START GIVEN RECORDS
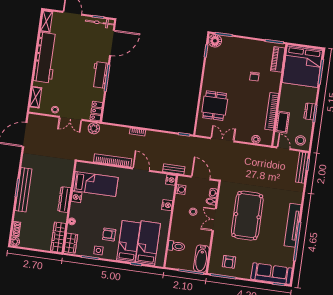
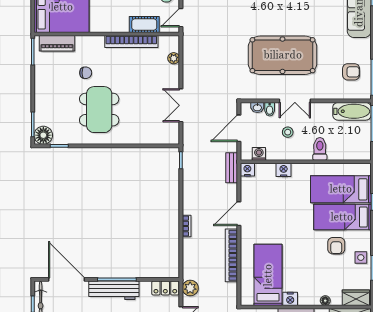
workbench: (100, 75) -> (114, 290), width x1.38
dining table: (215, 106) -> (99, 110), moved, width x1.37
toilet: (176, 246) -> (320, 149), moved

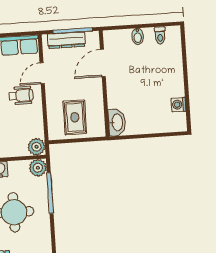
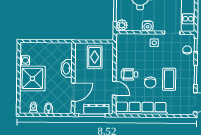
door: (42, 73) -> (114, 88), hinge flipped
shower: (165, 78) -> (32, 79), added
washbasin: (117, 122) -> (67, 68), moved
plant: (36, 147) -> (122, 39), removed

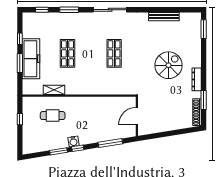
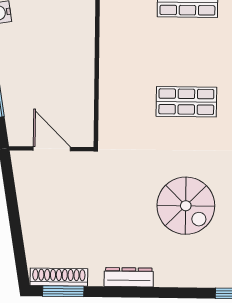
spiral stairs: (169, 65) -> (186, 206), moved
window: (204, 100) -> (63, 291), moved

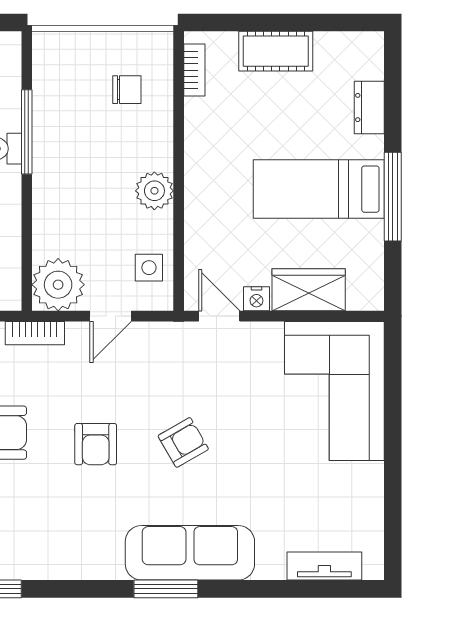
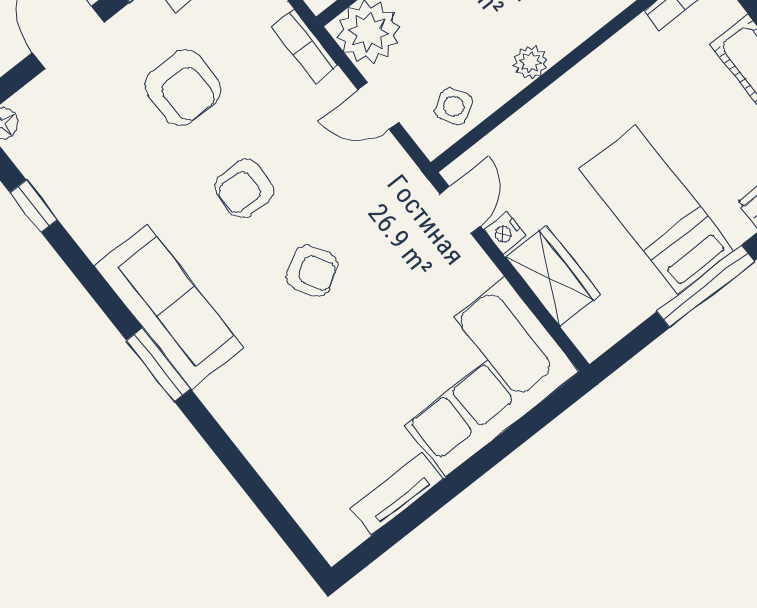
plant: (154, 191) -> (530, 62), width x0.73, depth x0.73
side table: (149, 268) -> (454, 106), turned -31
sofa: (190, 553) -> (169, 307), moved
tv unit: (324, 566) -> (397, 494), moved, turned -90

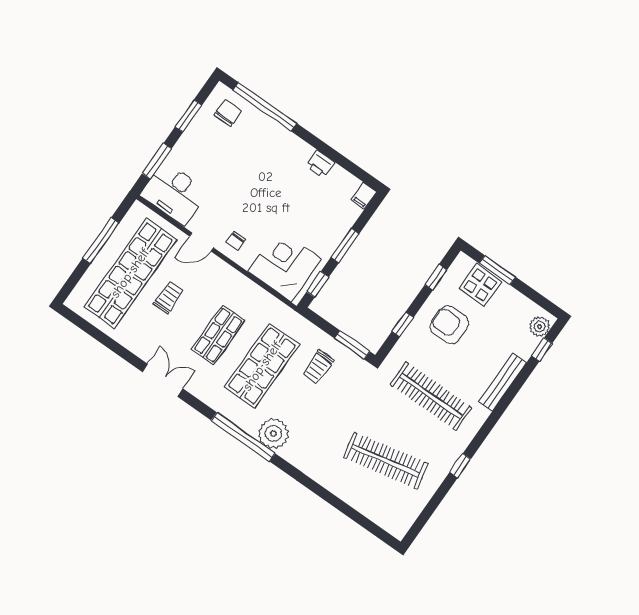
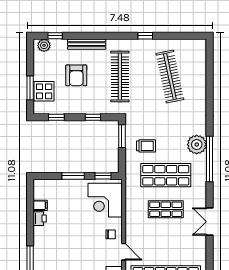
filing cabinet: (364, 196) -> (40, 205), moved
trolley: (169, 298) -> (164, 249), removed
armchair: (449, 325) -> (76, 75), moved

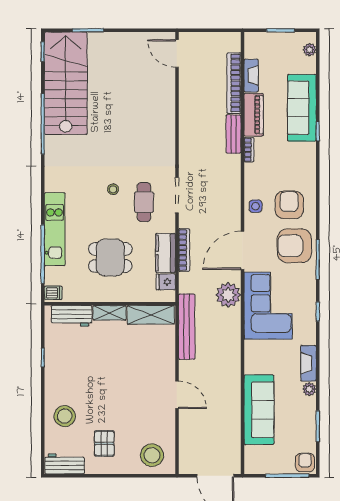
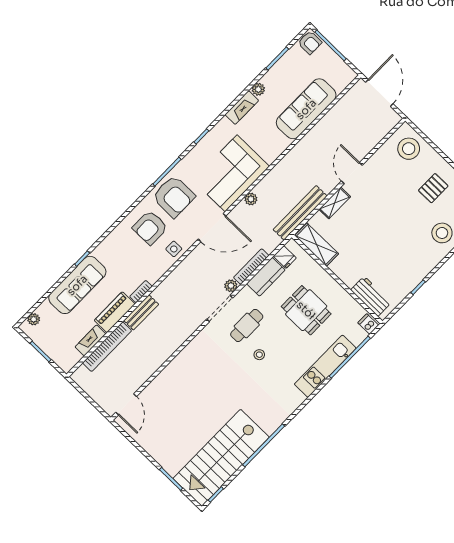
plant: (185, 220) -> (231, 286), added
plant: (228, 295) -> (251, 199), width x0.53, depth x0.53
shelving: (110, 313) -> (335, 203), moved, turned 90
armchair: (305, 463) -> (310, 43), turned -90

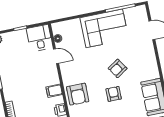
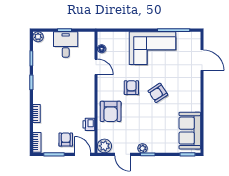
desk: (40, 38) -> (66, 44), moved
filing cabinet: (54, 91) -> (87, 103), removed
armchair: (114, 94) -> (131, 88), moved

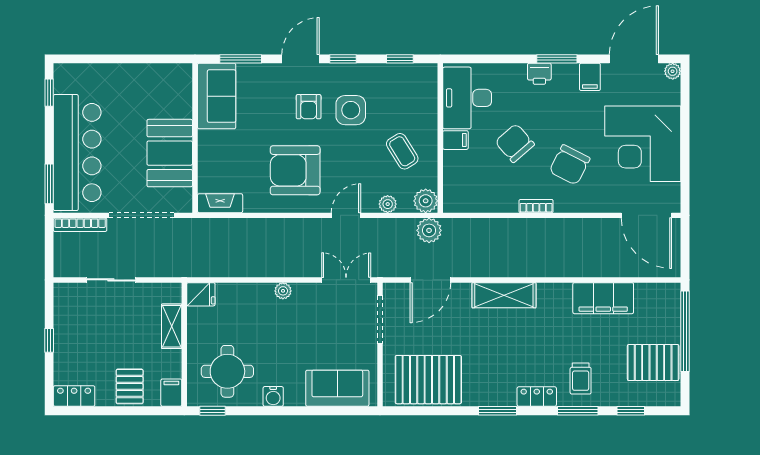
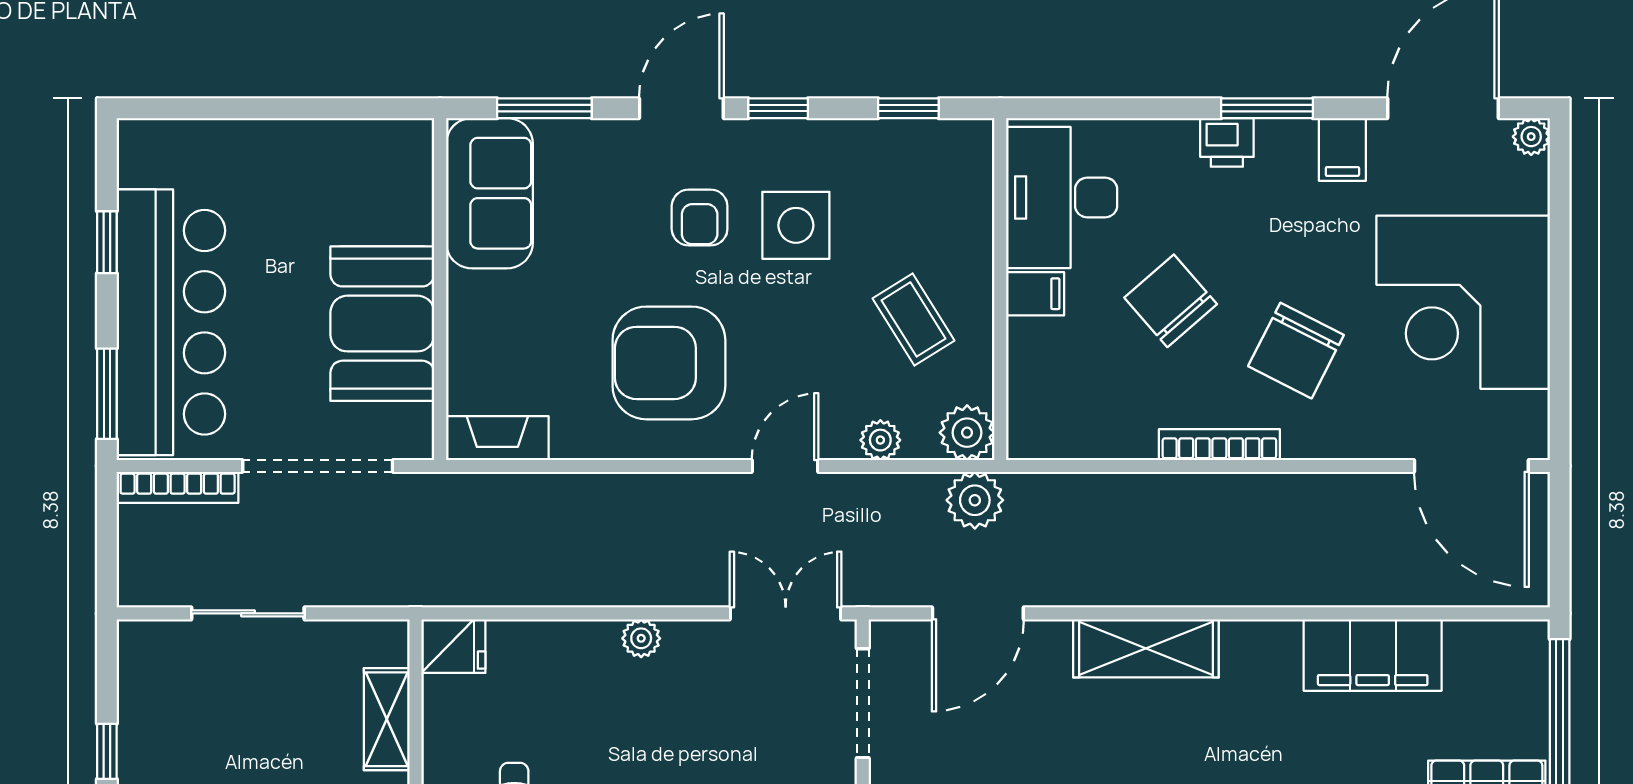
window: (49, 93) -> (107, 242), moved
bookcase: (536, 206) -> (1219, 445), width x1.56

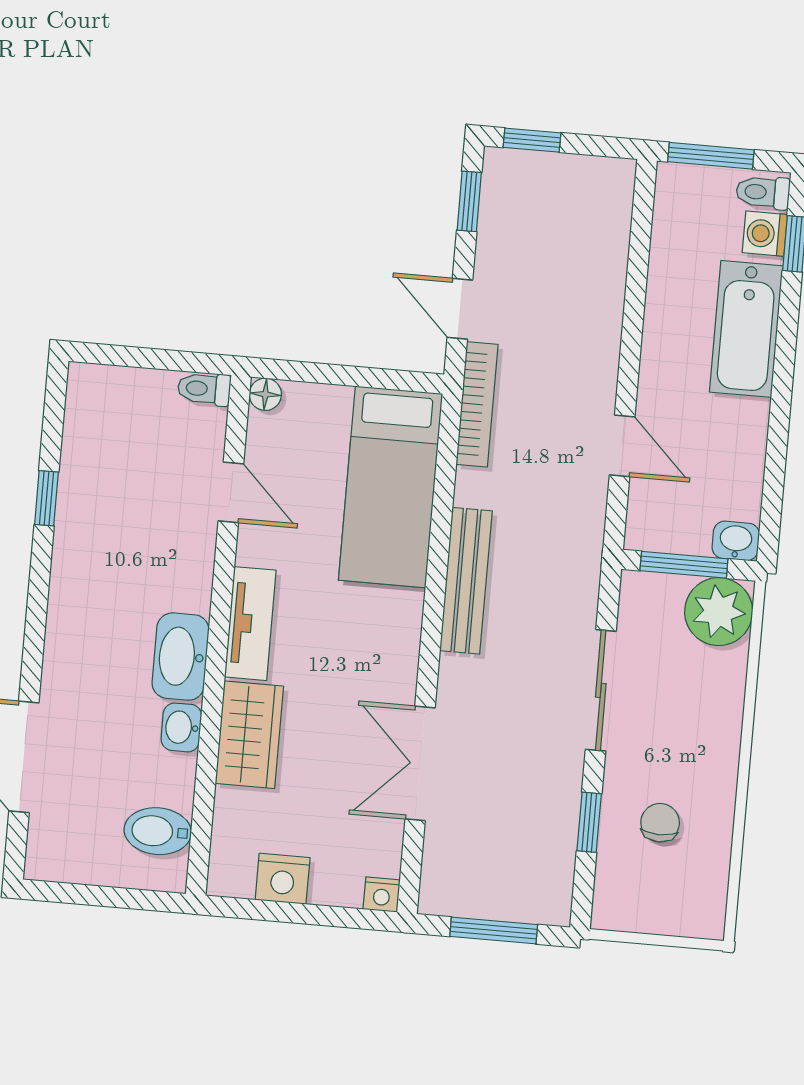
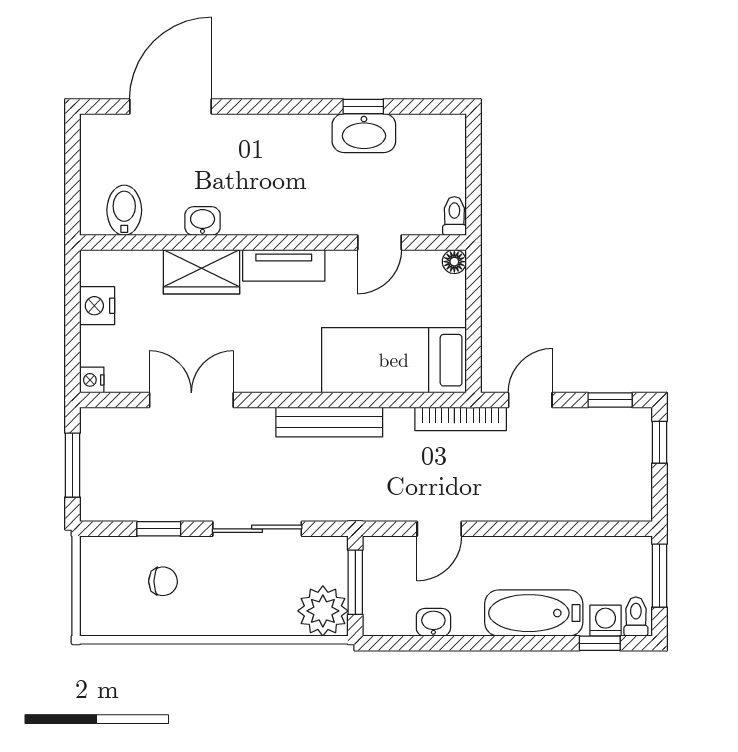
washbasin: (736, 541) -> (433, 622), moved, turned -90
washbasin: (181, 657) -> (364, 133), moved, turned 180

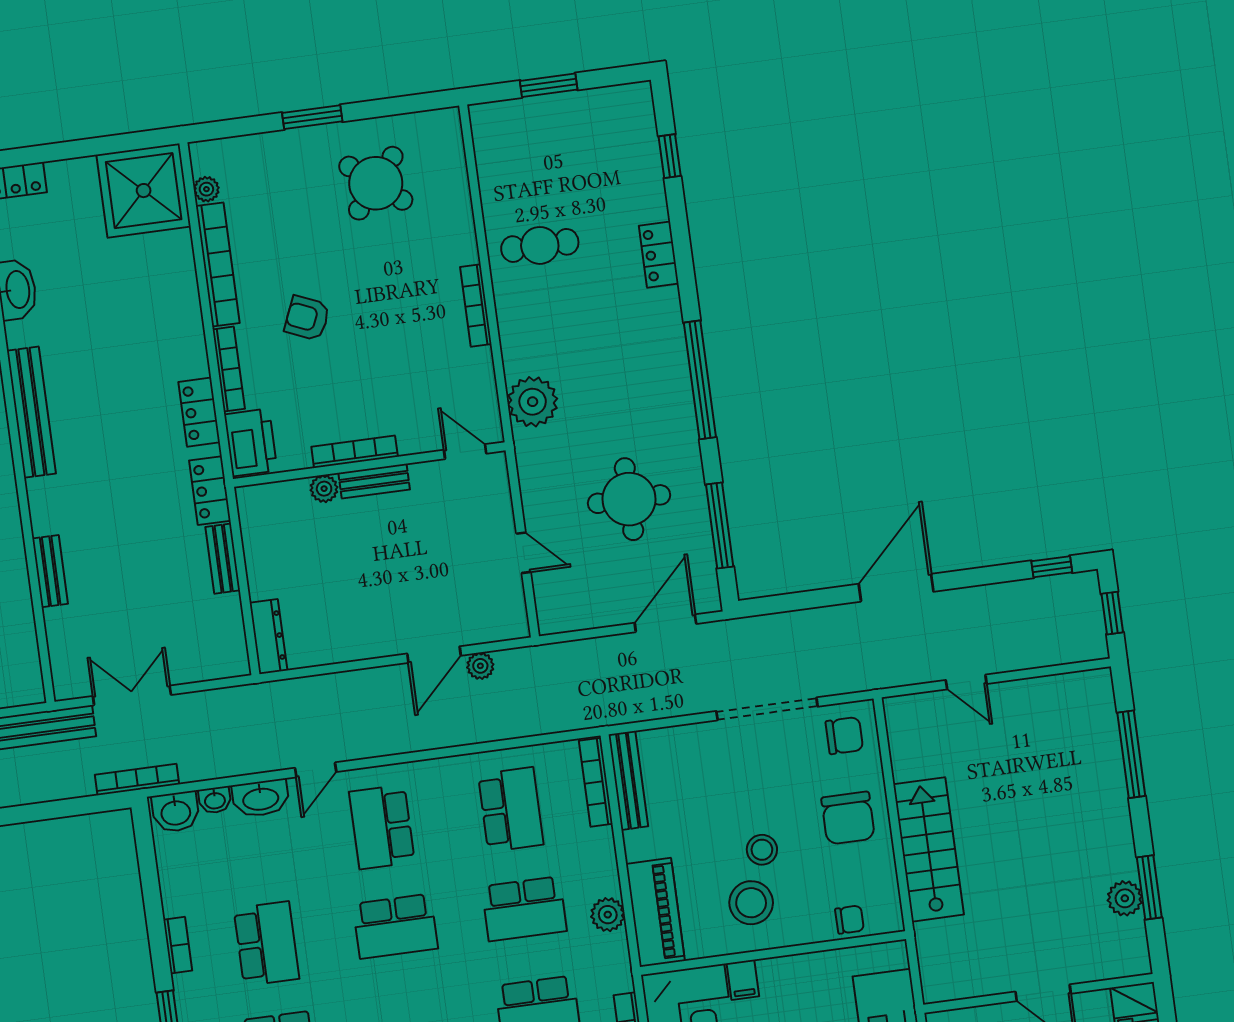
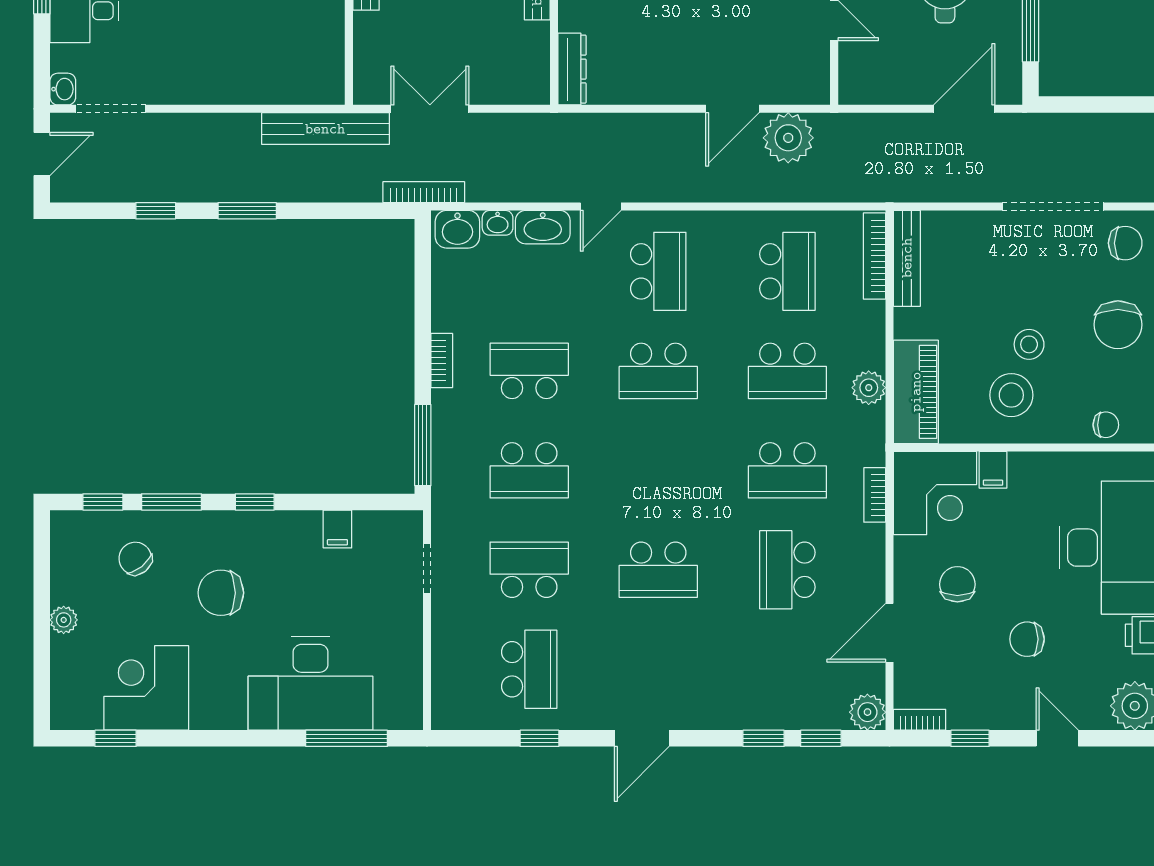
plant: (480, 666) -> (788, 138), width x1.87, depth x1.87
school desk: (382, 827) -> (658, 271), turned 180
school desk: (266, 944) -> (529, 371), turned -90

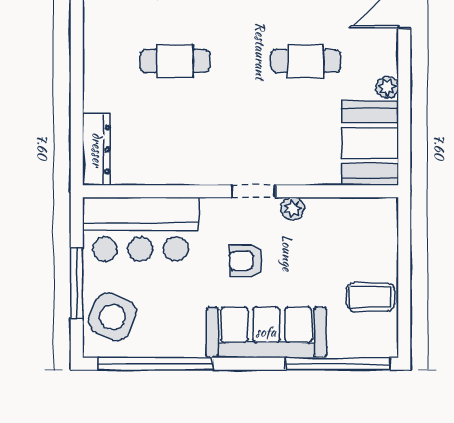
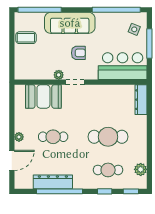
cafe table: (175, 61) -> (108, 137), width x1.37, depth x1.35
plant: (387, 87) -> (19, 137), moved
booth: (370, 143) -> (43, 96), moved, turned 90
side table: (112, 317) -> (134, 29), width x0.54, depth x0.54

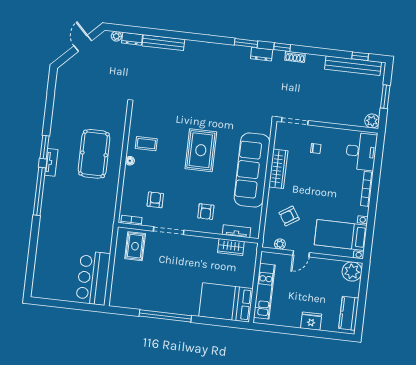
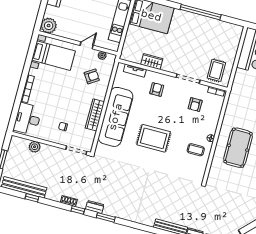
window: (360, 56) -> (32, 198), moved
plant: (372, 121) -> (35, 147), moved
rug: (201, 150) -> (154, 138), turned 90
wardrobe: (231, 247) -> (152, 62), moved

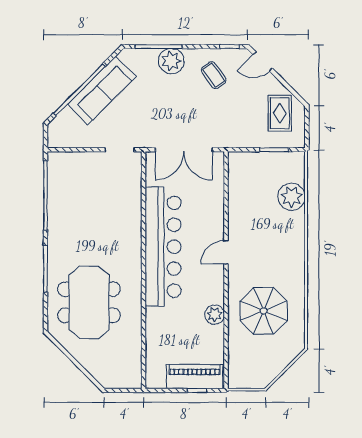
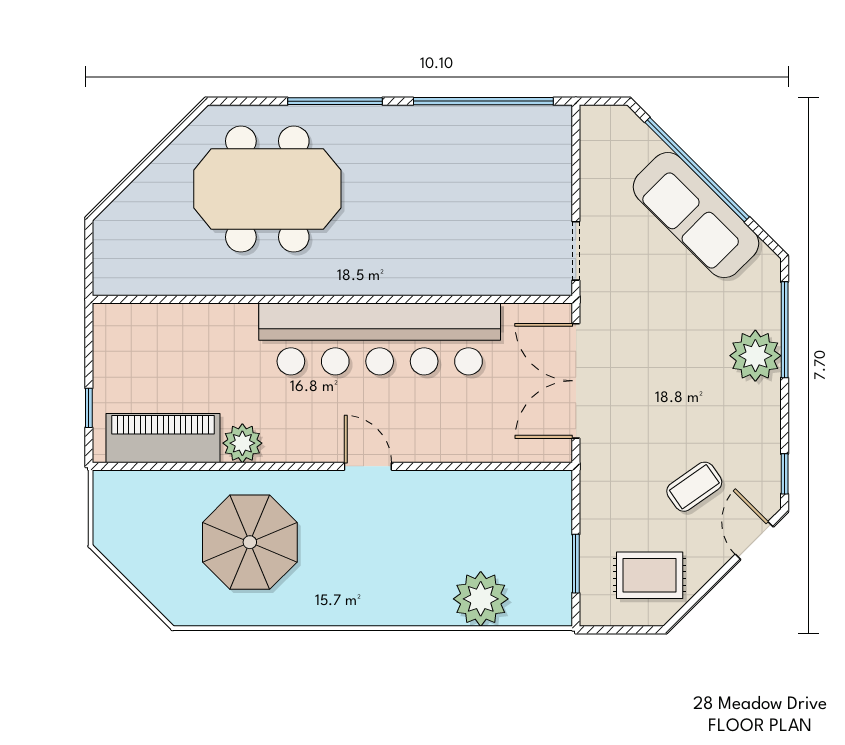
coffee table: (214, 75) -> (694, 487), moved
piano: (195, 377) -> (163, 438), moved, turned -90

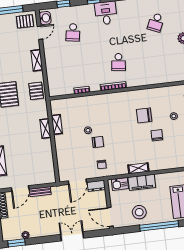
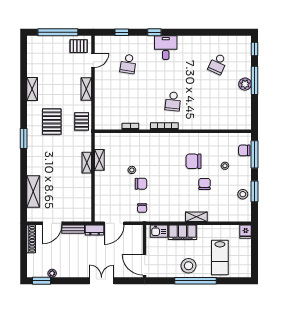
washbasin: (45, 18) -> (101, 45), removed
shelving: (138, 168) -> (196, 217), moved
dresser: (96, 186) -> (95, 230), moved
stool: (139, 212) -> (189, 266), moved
END GIVEN RECORDS
## WHAT TO DO
Every line above should be copied exactly, apart from any pictures.

## WRITTEN RESPONSE
workbench: (100, 75) -> (114, 290), width x1.38
dining table: (215, 106) -> (99, 110), moved, width x1.37
toilet: (176, 246) -> (320, 149), moved

door: (42, 73) -> (114, 88), hinge flipped
shower: (165, 78) -> (32, 79), added
washbasin: (117, 122) -> (67, 68), moved
plant: (36, 147) -> (122, 39), removed

spiral stairs: (169, 65) -> (186, 206), moved
window: (204, 100) -> (63, 291), moved

plant: (154, 191) -> (530, 62), width x0.73, depth x0.73
side table: (149, 268) -> (454, 106), turned -31
sofa: (190, 553) -> (169, 307), moved
tv unit: (324, 566) -> (397, 494), moved, turned -90

filing cabinet: (364, 196) -> (40, 205), moved
trolley: (169, 298) -> (164, 249), removed
armchair: (449, 325) -> (76, 75), moved

plant: (185, 220) -> (231, 286), added
plant: (228, 295) -> (251, 199), width x0.53, depth x0.53
shelving: (110, 313) -> (335, 203), moved, turned 90
armchair: (305, 463) -> (310, 43), turned -90

desk: (40, 38) -> (66, 44), moved
filing cabinet: (54, 91) -> (87, 103), removed
armchair: (114, 94) -> (131, 88), moved

window: (49, 93) -> (107, 242), moved
bookcase: (536, 206) -> (1219, 445), width x1.56

washbasin: (736, 541) -> (433, 622), moved, turned -90
washbasin: (181, 657) -> (364, 133), moved, turned 180

plant: (480, 666) -> (788, 138), width x1.87, depth x1.87
school desk: (382, 827) -> (658, 271), turned 180
school desk: (266, 944) -> (529, 371), turned -90

cafe table: (175, 61) -> (108, 137), width x1.37, depth x1.35
plant: (387, 87) -> (19, 137), moved
booth: (370, 143) -> (43, 96), moved, turned 90
side table: (112, 317) -> (134, 29), width x0.54, depth x0.54

window: (360, 56) -> (32, 198), moved
plant: (372, 121) -> (35, 147), moved
rug: (201, 150) -> (154, 138), turned 90
wardrobe: (231, 247) -> (152, 62), moved

coffee table: (214, 75) -> (694, 487), moved
piano: (195, 377) -> (163, 438), moved, turned -90

washbasin: (45, 18) -> (101, 45), removed
shelving: (138, 168) -> (196, 217), moved
dresser: (96, 186) -> (95, 230), moved
stool: (139, 212) -> (189, 266), moved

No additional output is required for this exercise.